[Change detection data]
★ ★ ★ ★

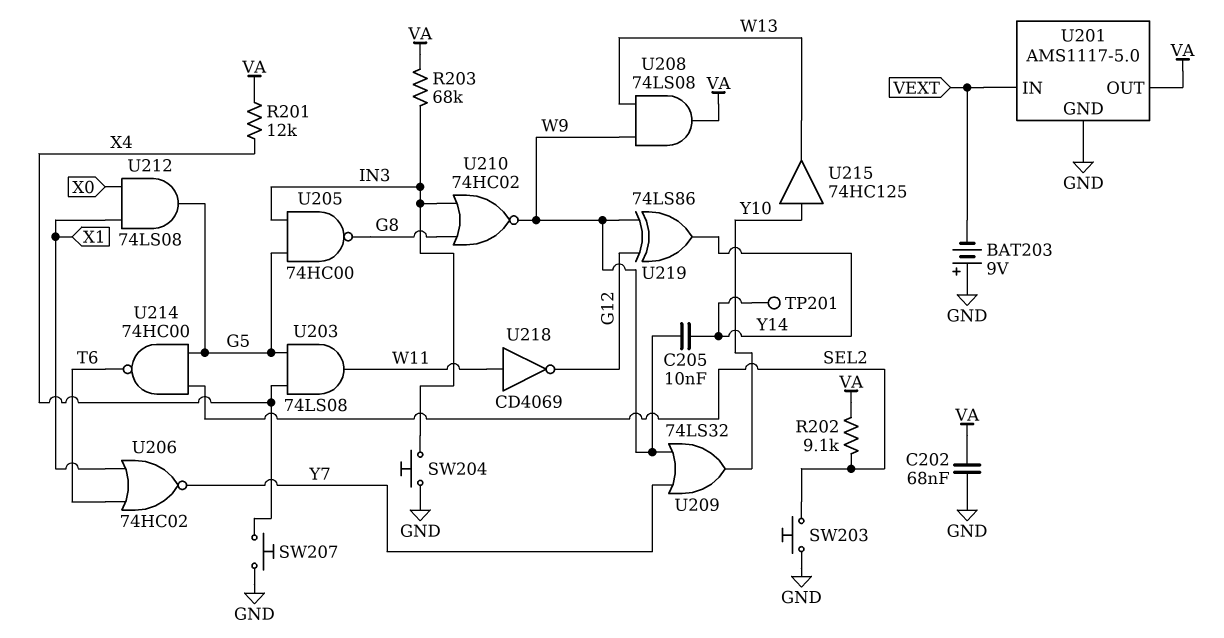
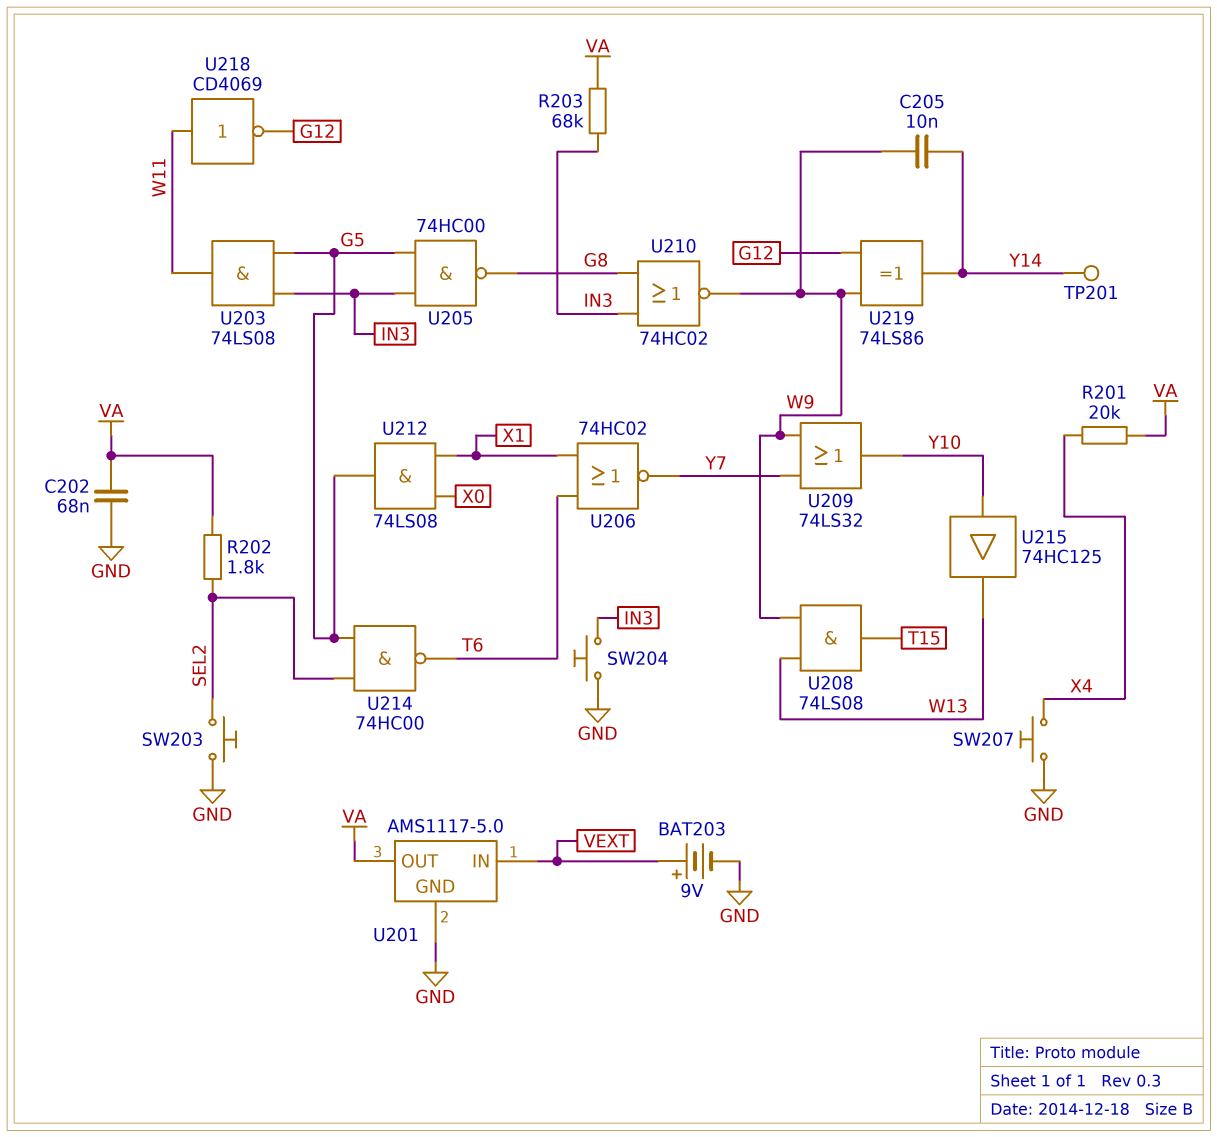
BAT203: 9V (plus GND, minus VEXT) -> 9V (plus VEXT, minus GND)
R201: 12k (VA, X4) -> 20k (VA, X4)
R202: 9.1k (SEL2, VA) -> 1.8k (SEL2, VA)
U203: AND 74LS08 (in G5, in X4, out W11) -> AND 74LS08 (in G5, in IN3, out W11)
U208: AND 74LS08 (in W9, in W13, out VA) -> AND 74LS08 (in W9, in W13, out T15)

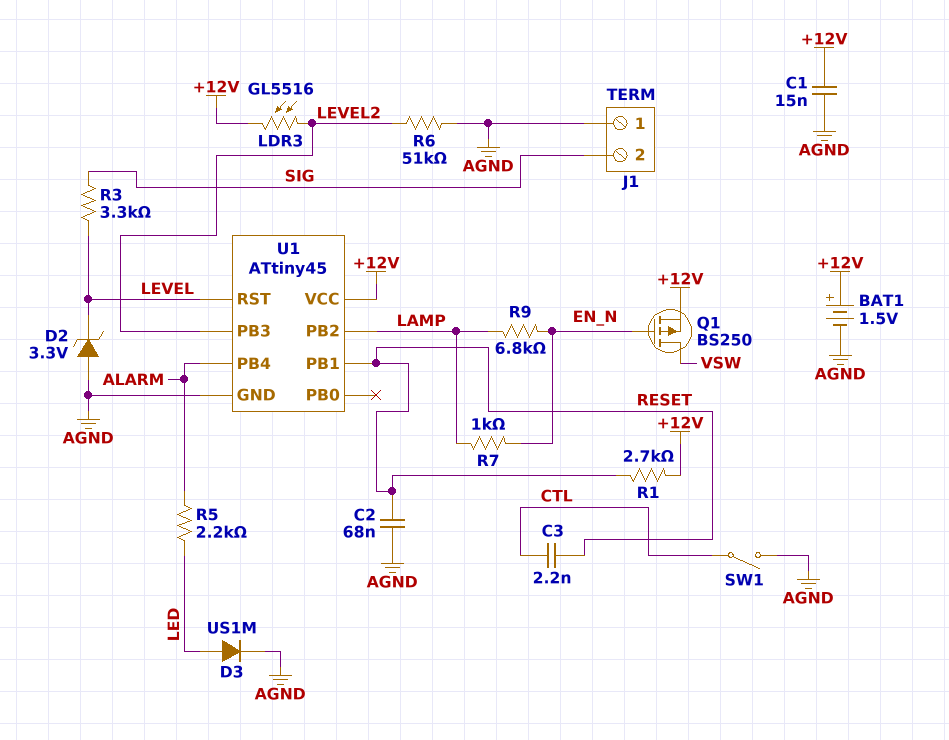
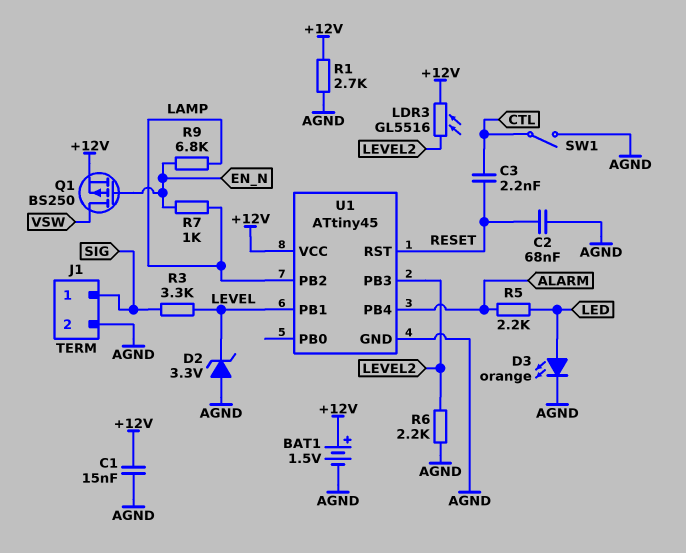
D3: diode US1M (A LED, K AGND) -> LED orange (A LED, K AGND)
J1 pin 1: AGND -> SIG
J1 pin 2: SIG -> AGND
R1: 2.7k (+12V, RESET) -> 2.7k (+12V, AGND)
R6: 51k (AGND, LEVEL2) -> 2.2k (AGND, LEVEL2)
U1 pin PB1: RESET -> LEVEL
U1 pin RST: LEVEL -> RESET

★ ★ ★ ★

Exercise aim —
Each line above that includes the word "RESET" is to be copied.

Output —
R1: 2.7k (+12V, RESET) -> 2.7k (+12V, AGND)
U1 pin PB1: RESET -> LEVEL
U1 pin RST: LEVEL -> RESET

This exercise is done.